Return the records that follow unaltered. Omit every picture.

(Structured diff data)
=== Section Start ===

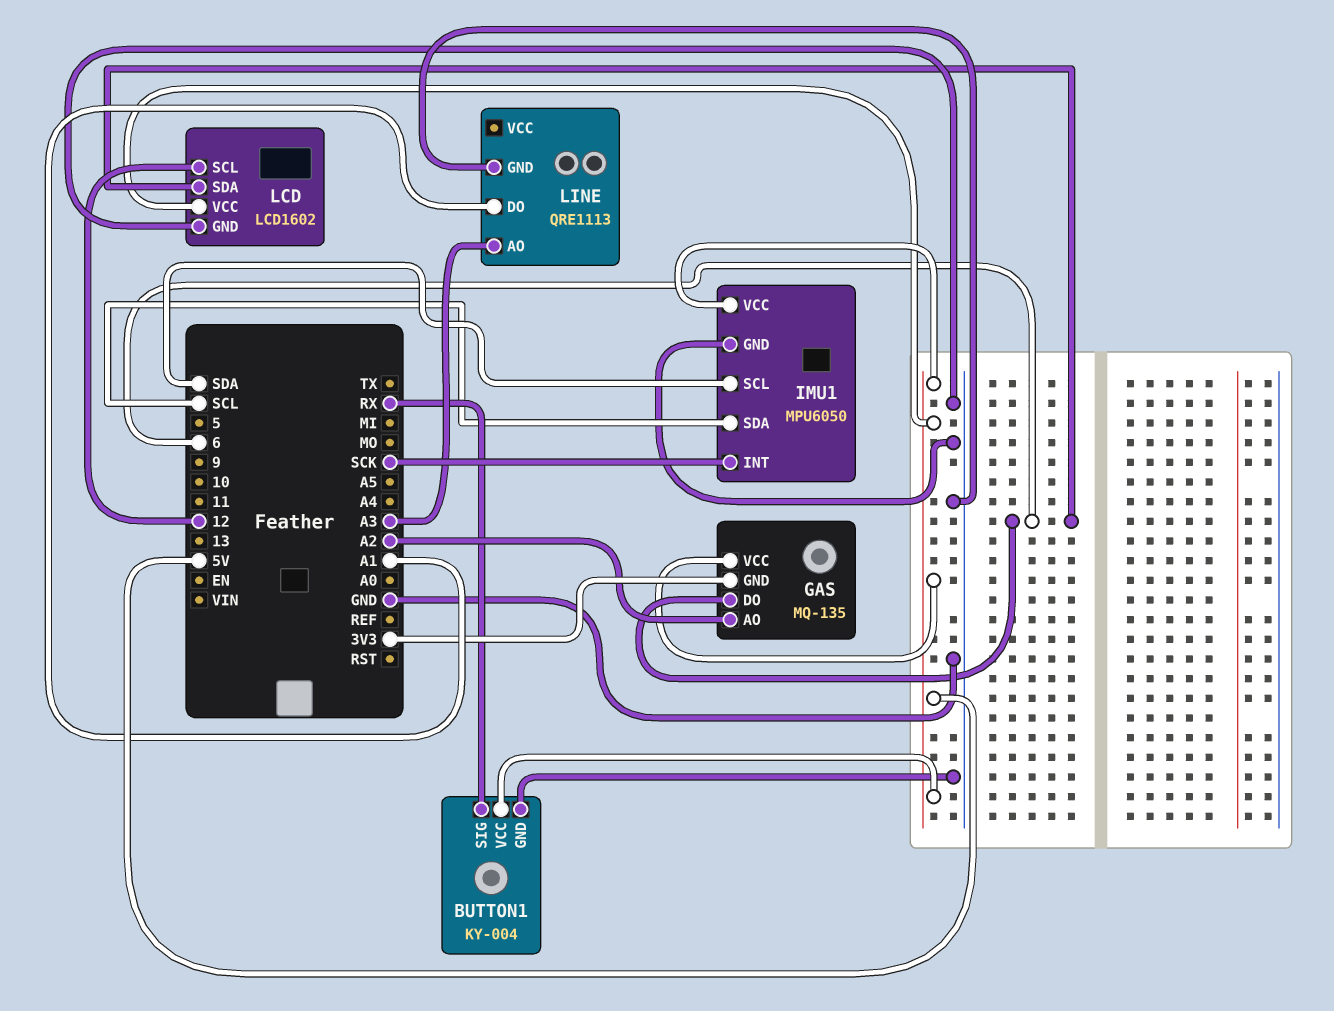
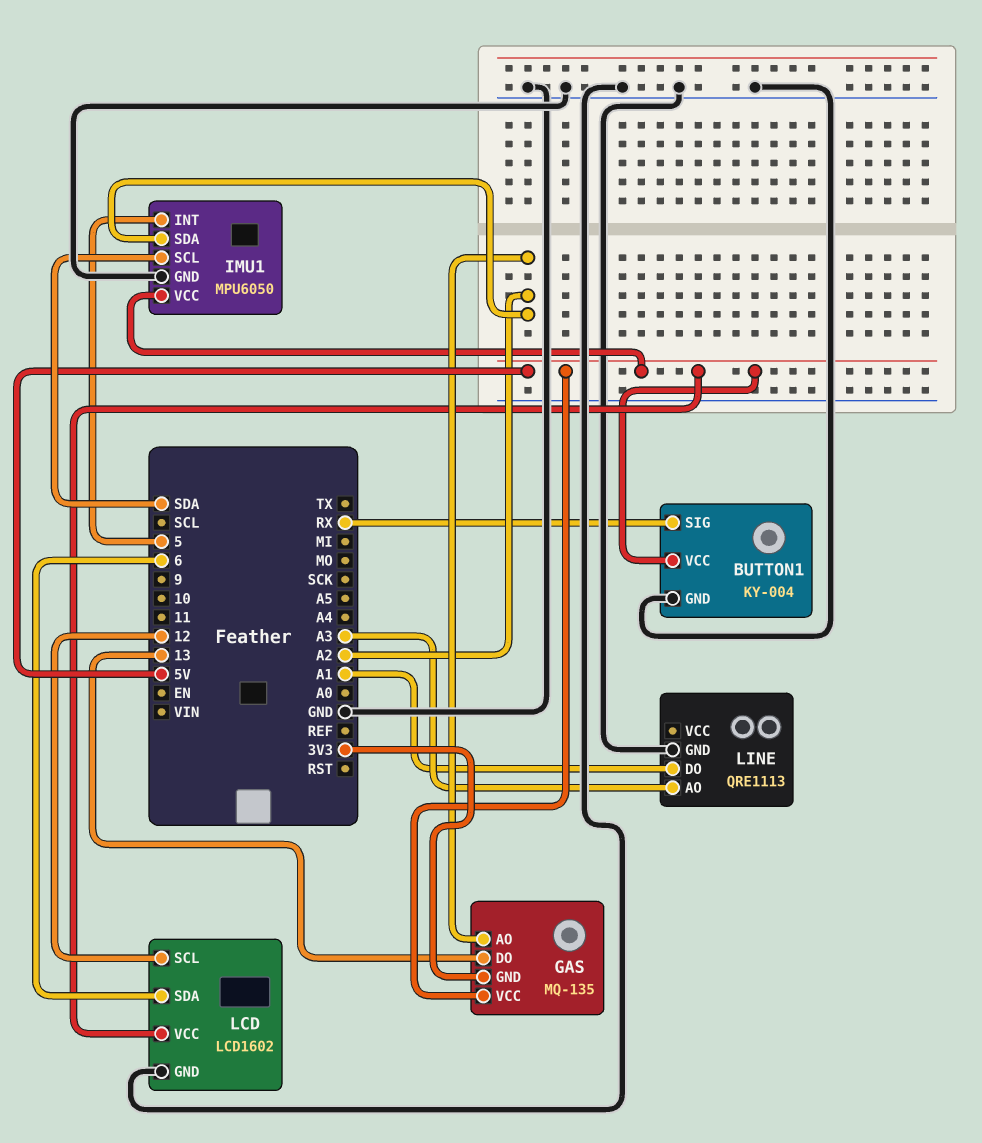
GAS pin DO: 6 -> 13
IMU1 pin INT: SCK -> 5
IMU1 pin SDA: SCL -> A2

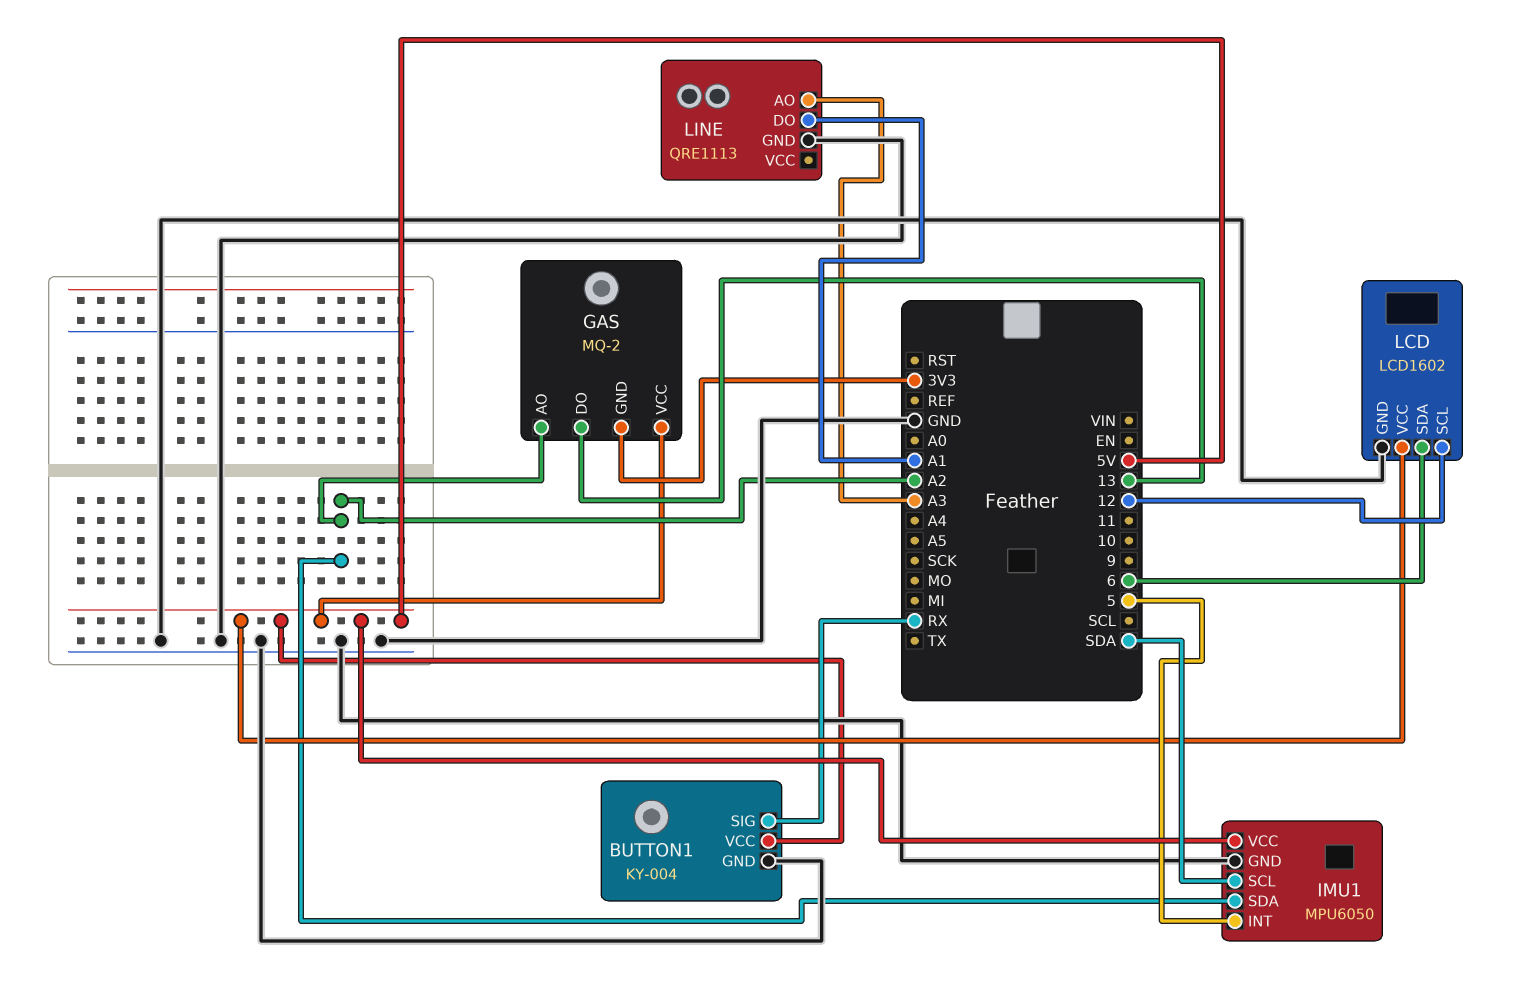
GAS: MQ-135 -> MQ-2

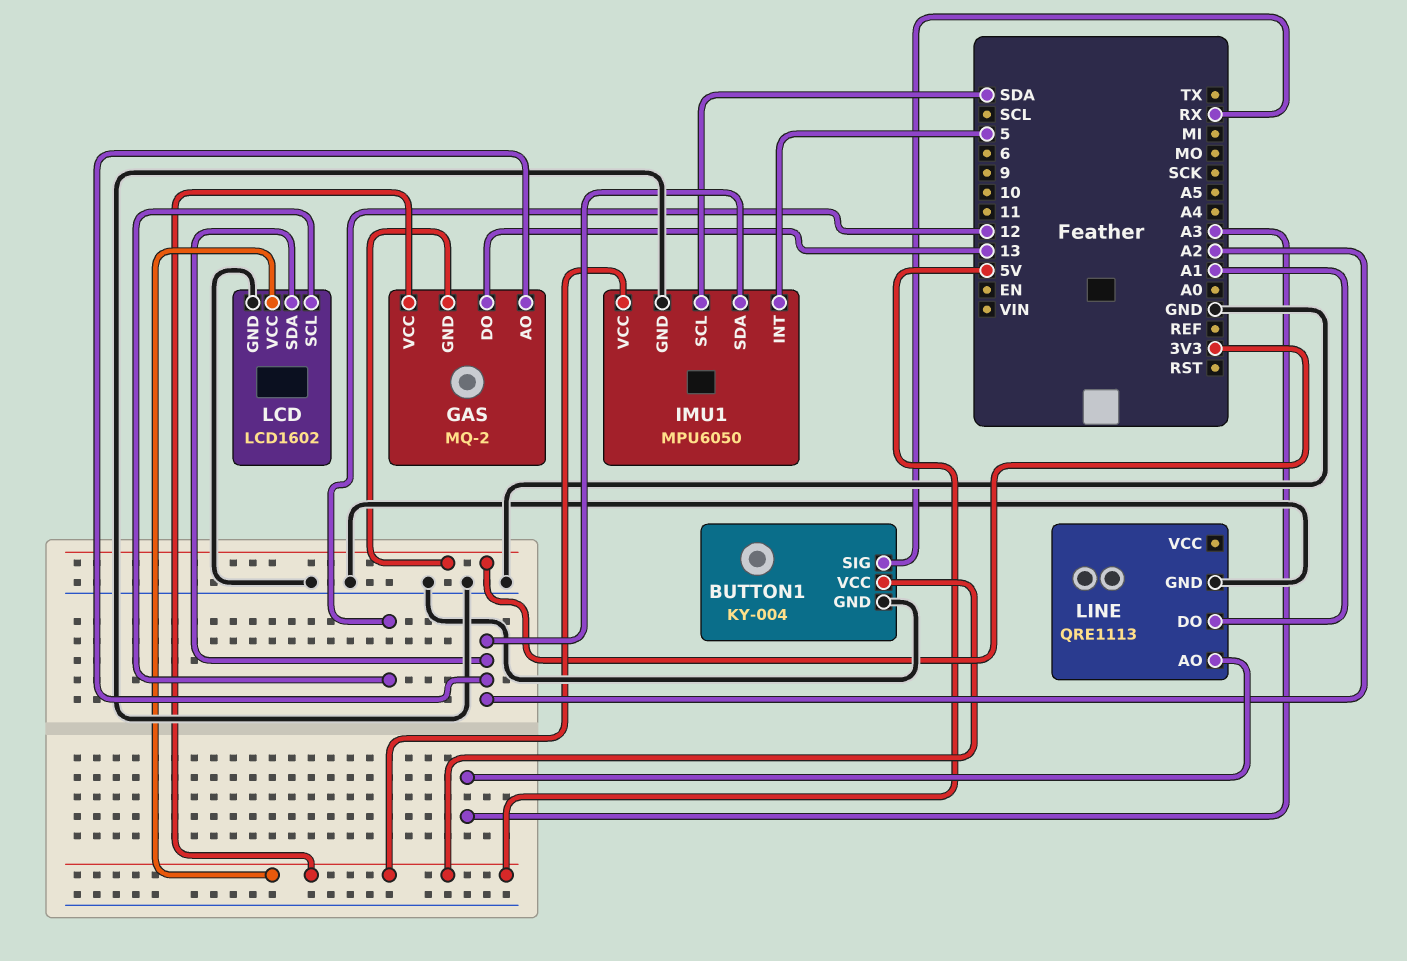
LCD pin SDA: 6 -> A2

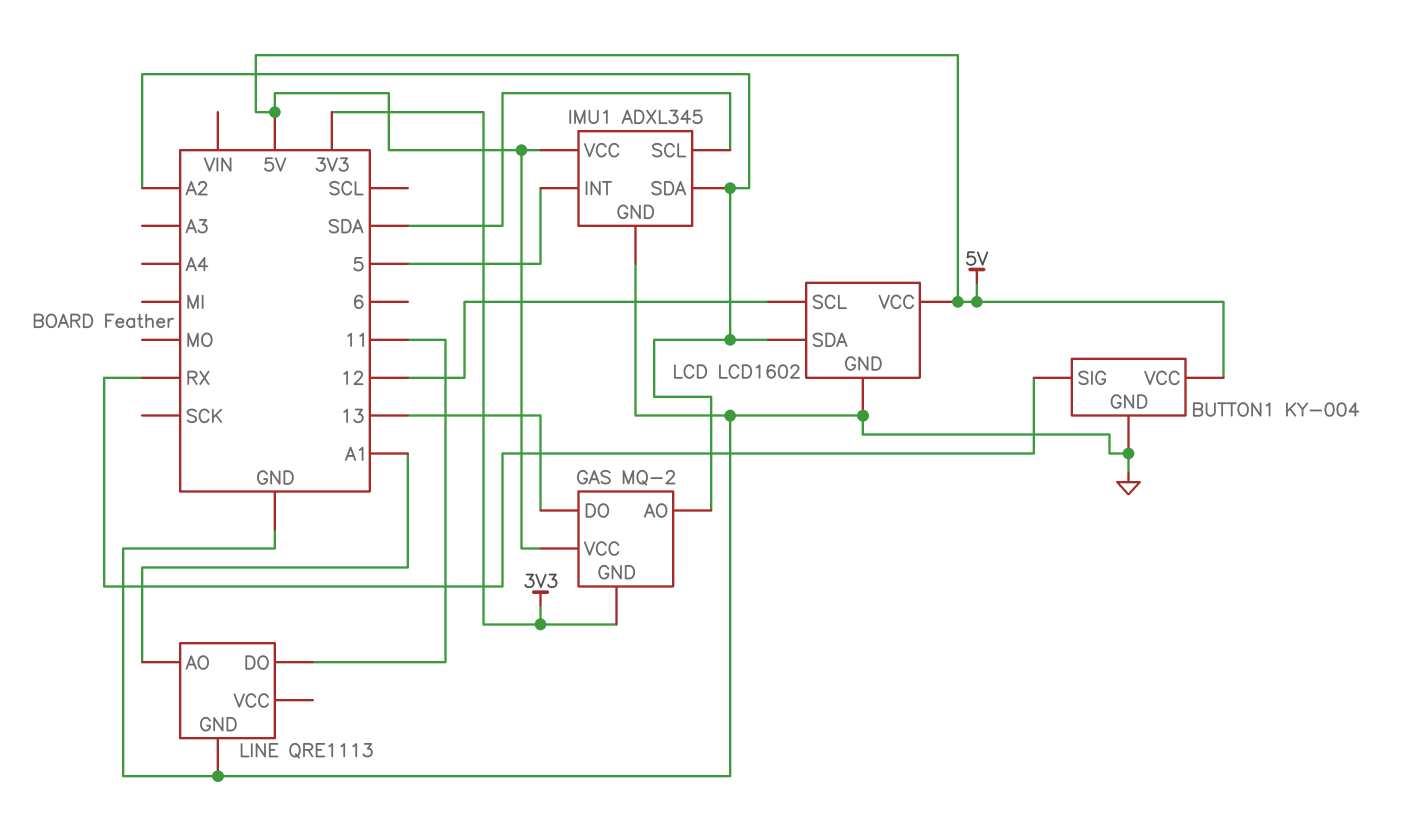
IMU1: MPU6050 -> ADXL345
LINE pin AO: A3 -> A1
LINE pin DO: A1 -> 11

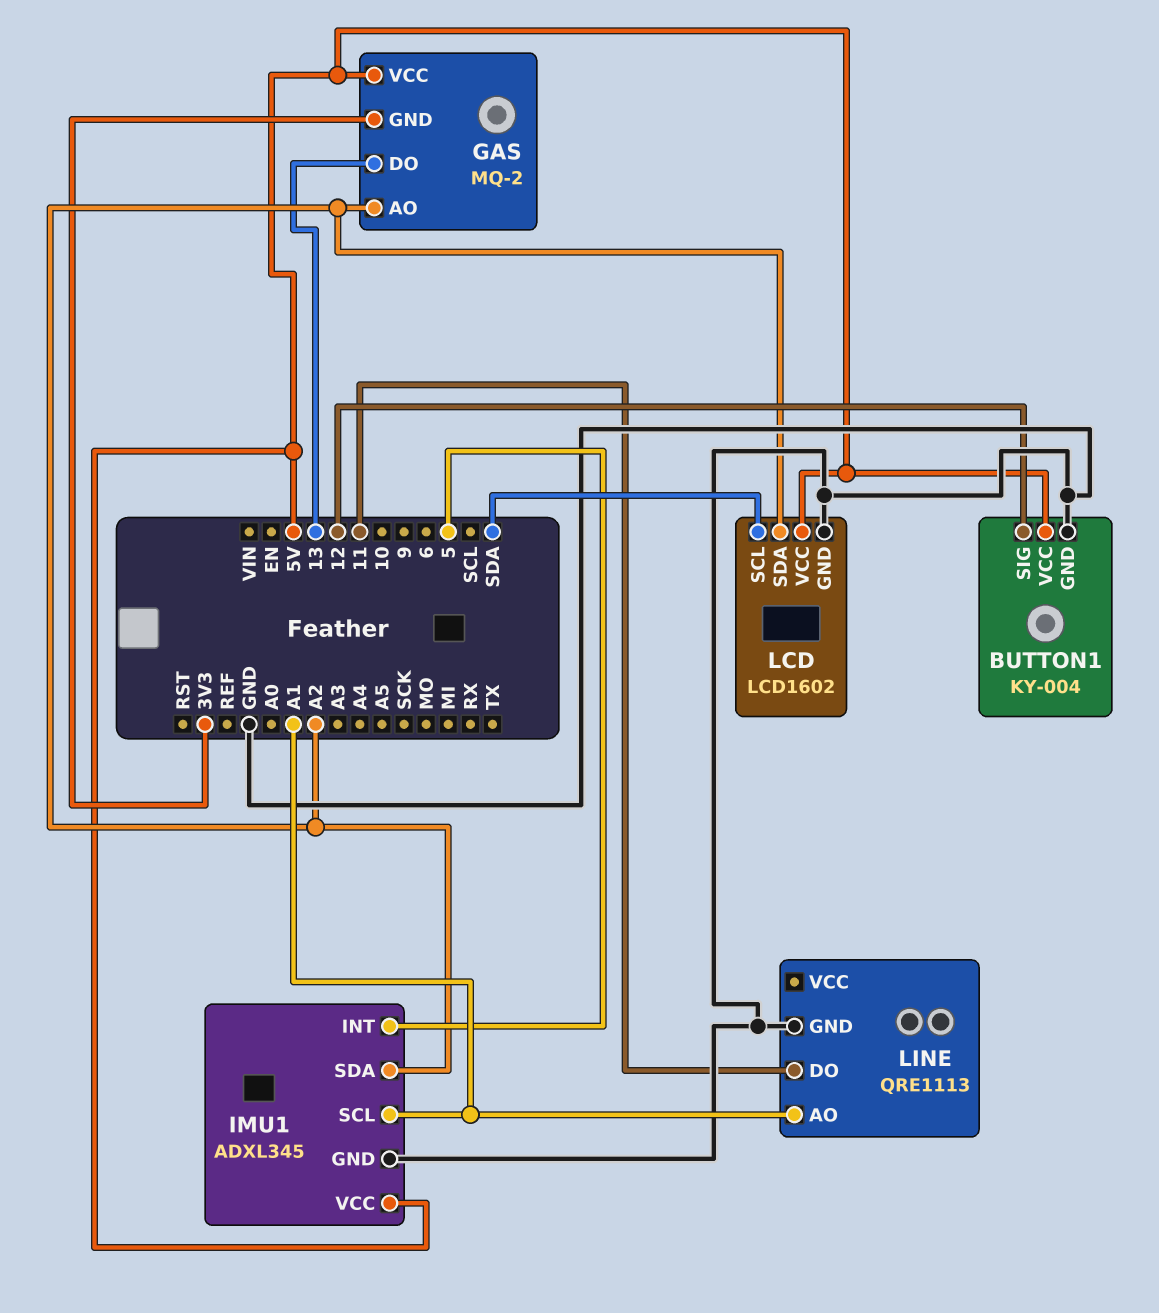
BUTTON1 pin SIG: RX -> 12
IMU1 pin SCL: SDA -> A1
LCD pin SCL: 12 -> SDA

=== Section End ===

• ANSWER TO THIS TASK:
GAS pin DO: 6 -> 13
IMU1 pin INT: SCK -> 5
IMU1 pin SDA: SCL -> A2

GAS: MQ-135 -> MQ-2

LCD pin SDA: 6 -> A2

IMU1: MPU6050 -> ADXL345
LINE pin AO: A3 -> A1
LINE pin DO: A1 -> 11

BUTTON1 pin SIG: RX -> 12
IMU1 pin SCL: SDA -> A1
LCD pin SCL: 12 -> SDA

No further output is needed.